Rewrite the records below, replacing every "coordinate" with "position" and leaving everything else the same.

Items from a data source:
>> begin
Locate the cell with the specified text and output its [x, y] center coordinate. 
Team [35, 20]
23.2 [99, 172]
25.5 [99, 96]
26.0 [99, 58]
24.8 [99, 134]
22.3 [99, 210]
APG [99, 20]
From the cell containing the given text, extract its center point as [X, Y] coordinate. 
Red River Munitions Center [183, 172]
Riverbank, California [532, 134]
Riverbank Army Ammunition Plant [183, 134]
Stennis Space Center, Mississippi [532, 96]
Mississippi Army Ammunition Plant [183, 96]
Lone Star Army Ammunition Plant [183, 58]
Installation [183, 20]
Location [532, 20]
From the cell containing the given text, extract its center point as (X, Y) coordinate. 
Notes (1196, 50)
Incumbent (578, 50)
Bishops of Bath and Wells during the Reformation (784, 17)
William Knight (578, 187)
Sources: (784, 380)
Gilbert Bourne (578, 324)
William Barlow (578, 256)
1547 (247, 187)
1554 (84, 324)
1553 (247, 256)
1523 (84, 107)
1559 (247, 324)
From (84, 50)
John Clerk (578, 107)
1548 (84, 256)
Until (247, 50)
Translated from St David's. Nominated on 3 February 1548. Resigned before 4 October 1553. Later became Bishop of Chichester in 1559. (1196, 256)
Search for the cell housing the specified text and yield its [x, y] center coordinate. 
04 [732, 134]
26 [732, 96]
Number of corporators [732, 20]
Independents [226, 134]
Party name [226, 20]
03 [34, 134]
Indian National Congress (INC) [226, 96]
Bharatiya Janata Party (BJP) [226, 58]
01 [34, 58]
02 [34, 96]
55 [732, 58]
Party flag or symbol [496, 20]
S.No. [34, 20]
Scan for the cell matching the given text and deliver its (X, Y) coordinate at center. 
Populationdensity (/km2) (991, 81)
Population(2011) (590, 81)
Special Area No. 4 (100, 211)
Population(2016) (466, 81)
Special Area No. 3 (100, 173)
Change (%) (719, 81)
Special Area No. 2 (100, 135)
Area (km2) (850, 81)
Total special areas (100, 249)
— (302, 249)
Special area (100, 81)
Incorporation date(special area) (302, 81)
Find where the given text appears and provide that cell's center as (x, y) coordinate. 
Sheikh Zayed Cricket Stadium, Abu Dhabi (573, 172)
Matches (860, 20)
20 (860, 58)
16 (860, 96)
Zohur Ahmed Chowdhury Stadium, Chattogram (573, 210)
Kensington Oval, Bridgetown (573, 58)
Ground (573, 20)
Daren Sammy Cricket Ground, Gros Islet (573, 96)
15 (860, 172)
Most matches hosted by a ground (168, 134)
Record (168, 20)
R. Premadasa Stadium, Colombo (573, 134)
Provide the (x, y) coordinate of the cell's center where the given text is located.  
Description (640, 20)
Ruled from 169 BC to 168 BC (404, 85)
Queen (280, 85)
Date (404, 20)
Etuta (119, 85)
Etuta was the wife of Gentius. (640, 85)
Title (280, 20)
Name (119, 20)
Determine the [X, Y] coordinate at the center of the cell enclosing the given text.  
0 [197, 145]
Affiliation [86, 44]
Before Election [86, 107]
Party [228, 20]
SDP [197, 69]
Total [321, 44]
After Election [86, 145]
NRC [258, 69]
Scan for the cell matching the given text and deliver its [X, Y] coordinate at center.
>> end
§ Full solution
Locate the cell with the specified text and output its [x, y] center position. 
Team [35, 20]
23.2 [99, 172]
25.5 [99, 96]
26.0 [99, 58]
24.8 [99, 134]
22.3 [99, 210]
APG [99, 20]
From the cell containing the given text, extract its center point as [X, Y] position. 
Red River Munitions Center [183, 172]
Riverbank, California [532, 134]
Riverbank Army Ammunition Plant [183, 134]
Stennis Space Center, Mississippi [532, 96]
Mississippi Army Ammunition Plant [183, 96]
Lone Star Army Ammunition Plant [183, 58]
Installation [183, 20]
Location [532, 20]
From the cell containing the given text, extract its center point as (X, Y) position. 
Notes (1196, 50)
Incumbent (578, 50)
Bishops of Bath and Wells during the Reformation (784, 17)
William Knight (578, 187)
Sources: (784, 380)
Gilbert Bourne (578, 324)
William Barlow (578, 256)
1547 (247, 187)
1554 (84, 324)
1553 (247, 256)
1523 (84, 107)
1559 (247, 324)
From (84, 50)
John Clerk (578, 107)
1548 (84, 256)
Until (247, 50)
Translated from St David's. Nominated on 3 February 1548. Resigned before 4 October 1553. Later became Bishop of Chichester in 1559. (1196, 256)
Search for the cell housing the specified text and yield its [x, y] center position. 
04 [732, 134]
26 [732, 96]
Number of corporators [732, 20]
Independents [226, 134]
Party name [226, 20]
03 [34, 134]
Indian National Congress (INC) [226, 96]
Bharatiya Janata Party (BJP) [226, 58]
01 [34, 58]
02 [34, 96]
55 [732, 58]
Party flag or symbol [496, 20]
S.No. [34, 20]
Scan for the cell matching the given text and deliver its (X, Y) position at center. 
Populationdensity (/km2) (991, 81)
Population(2011) (590, 81)
Special Area No. 4 (100, 211)
Population(2016) (466, 81)
Special Area No. 3 (100, 173)
Change (%) (719, 81)
Special Area No. 2 (100, 135)
Area (km2) (850, 81)
Total special areas (100, 249)
— (302, 249)
Special area (100, 81)
Incorporation date(special area) (302, 81)
Find where the given text appears and provide that cell's center as (x, y) position. 
Sheikh Zayed Cricket Stadium, Abu Dhabi (573, 172)
Matches (860, 20)
20 (860, 58)
16 (860, 96)
Zohur Ahmed Chowdhury Stadium, Chattogram (573, 210)
Kensington Oval, Bridgetown (573, 58)
Ground (573, 20)
Daren Sammy Cricket Ground, Gros Islet (573, 96)
15 (860, 172)
Most matches hosted by a ground (168, 134)
Record (168, 20)
R. Premadasa Stadium, Colombo (573, 134)
Provide the (x, y) position of the cell's center where the given text is located.  
Description (640, 20)
Ruled from 169 BC to 168 BC (404, 85)
Queen (280, 85)
Date (404, 20)
Etuta (119, 85)
Etuta was the wife of Gentius. (640, 85)
Title (280, 20)
Name (119, 20)
Determine the [X, Y] position at the center of the cell enclosing the given text.  
0 [197, 145]
Affiliation [86, 44]
Before Election [86, 107]
Party [228, 20]
SDP [197, 69]
Total [321, 44]
After Election [86, 145]
NRC [258, 69]
Scan for the cell matching the given text and deliver its [X, Y] position at center.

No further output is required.